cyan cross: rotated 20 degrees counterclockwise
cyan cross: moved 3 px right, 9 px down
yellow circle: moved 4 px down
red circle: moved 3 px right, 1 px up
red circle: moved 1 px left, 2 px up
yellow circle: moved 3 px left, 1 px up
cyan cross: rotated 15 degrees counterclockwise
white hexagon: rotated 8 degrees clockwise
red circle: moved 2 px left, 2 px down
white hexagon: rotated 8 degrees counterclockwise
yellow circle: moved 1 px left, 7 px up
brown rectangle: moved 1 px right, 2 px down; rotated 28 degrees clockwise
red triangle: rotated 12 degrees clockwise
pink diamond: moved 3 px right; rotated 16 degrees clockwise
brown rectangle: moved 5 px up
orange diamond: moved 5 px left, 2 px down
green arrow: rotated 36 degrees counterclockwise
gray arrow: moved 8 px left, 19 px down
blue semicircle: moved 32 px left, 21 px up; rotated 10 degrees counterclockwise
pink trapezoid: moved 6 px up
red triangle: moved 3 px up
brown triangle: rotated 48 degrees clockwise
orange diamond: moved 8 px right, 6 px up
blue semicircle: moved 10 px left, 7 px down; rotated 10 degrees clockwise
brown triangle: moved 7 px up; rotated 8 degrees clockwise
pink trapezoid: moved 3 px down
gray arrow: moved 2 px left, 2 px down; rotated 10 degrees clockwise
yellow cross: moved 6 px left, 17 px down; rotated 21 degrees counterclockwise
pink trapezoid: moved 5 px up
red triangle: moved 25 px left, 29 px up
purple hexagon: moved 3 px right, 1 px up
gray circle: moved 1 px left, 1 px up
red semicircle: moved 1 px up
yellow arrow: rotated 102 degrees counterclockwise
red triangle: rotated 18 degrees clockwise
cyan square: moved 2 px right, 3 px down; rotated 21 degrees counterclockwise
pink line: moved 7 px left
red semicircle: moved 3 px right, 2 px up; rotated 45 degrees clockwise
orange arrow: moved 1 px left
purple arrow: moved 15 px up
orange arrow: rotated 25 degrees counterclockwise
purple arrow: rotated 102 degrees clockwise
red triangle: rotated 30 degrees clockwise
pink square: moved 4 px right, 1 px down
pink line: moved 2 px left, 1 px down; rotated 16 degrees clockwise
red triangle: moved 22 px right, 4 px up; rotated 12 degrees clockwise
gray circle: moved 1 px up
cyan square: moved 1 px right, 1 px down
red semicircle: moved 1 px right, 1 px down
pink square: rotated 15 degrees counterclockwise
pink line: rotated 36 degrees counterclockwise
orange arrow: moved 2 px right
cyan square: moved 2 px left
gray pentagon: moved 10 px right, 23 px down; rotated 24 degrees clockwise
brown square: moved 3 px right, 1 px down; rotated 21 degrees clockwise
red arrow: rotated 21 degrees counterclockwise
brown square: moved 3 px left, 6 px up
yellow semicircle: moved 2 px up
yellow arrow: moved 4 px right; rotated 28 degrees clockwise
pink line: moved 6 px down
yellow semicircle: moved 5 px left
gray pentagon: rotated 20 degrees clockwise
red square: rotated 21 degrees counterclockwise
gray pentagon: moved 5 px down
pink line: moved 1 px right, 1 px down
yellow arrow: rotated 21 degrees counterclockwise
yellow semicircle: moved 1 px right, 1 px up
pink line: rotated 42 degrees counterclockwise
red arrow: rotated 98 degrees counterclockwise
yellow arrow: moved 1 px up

- [Exercise]:
Reproduce the stretch from the start of the records through the line containing "purple arrow: moved 15 px up", substituting "gold circle" for every occurrence of "yellow circle" and keeping everything else unchanged.

- [Output for this task]:
cyan cross: rotated 20 degrees counterclockwise
cyan cross: moved 3 px right, 9 px down
gold circle: moved 4 px down
red circle: moved 3 px right, 1 px up
red circle: moved 1 px left, 2 px up
gold circle: moved 3 px left, 1 px up
cyan cross: rotated 15 degrees counterclockwise
white hexagon: rotated 8 degrees clockwise
red circle: moved 2 px left, 2 px down
white hexagon: rotated 8 degrees counterclockwise
gold circle: moved 1 px left, 7 px up
brown rectangle: moved 1 px right, 2 px down; rotated 28 degrees clockwise
red triangle: rotated 12 degrees clockwise
pink diamond: moved 3 px right; rotated 16 degrees clockwise
brown rectangle: moved 5 px up
orange diamond: moved 5 px left, 2 px down
green arrow: rotated 36 degrees counterclockwise
gray arrow: moved 8 px left, 19 px down
blue semicircle: moved 32 px left, 21 px up; rotated 10 degrees counterclockwise
pink trapezoid: moved 6 px up
red triangle: moved 3 px up
brown triangle: rotated 48 degrees clockwise
orange diamond: moved 8 px right, 6 px up
blue semicircle: moved 10 px left, 7 px down; rotated 10 degrees clockwise
brown triangle: moved 7 px up; rotated 8 degrees clockwise
pink trapezoid: moved 3 px down
gray arrow: moved 2 px left, 2 px down; rotated 10 degrees clockwise
yellow cross: moved 6 px left, 17 px down; rotated 21 degrees counterclockwise
pink trapezoid: moved 5 px up
red triangle: moved 25 px left, 29 px up
purple hexagon: moved 3 px right, 1 px up
gray circle: moved 1 px left, 1 px up
red semicircle: moved 1 px up
yellow arrow: rotated 102 degrees counterclockwise
red triangle: rotated 18 degrees clockwise
cyan square: moved 2 px right, 3 px down; rotated 21 degrees counterclockwise
pink line: moved 7 px left
red semicircle: moved 3 px right, 2 px up; rotated 45 degrees clockwise
orange arrow: moved 1 px left
purple arrow: moved 15 px up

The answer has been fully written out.